• [Supplied data]:

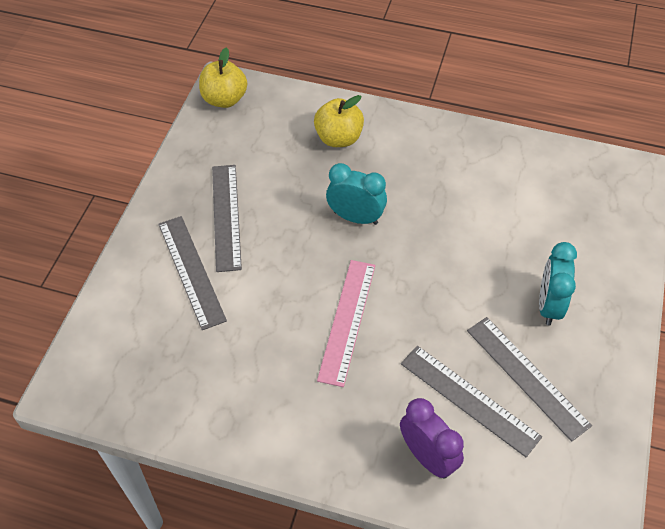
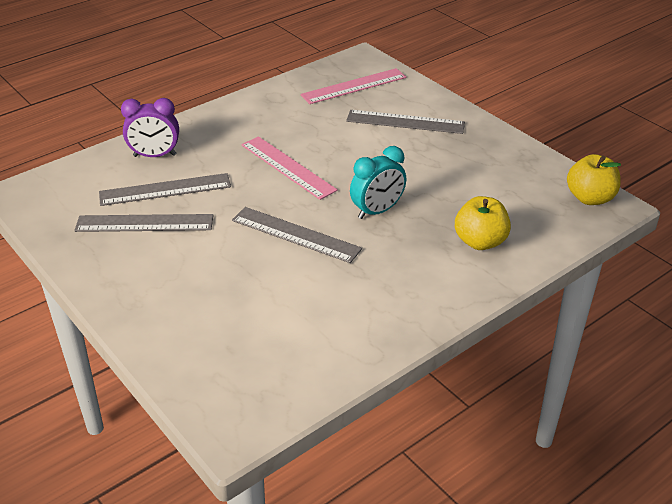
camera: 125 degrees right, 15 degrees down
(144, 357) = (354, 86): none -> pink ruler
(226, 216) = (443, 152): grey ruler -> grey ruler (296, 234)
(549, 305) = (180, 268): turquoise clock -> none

==

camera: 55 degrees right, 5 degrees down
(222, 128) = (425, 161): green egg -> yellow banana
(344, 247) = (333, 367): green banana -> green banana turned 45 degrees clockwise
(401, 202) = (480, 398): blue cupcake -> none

• [Exercise]:
With "ruler" as the string to match, show every line of the entries above that has it.

• [Exercise response]:
(144, 357) = (354, 86): none -> pink ruler
(226, 216) = (443, 152): grey ruler -> grey ruler (296, 234)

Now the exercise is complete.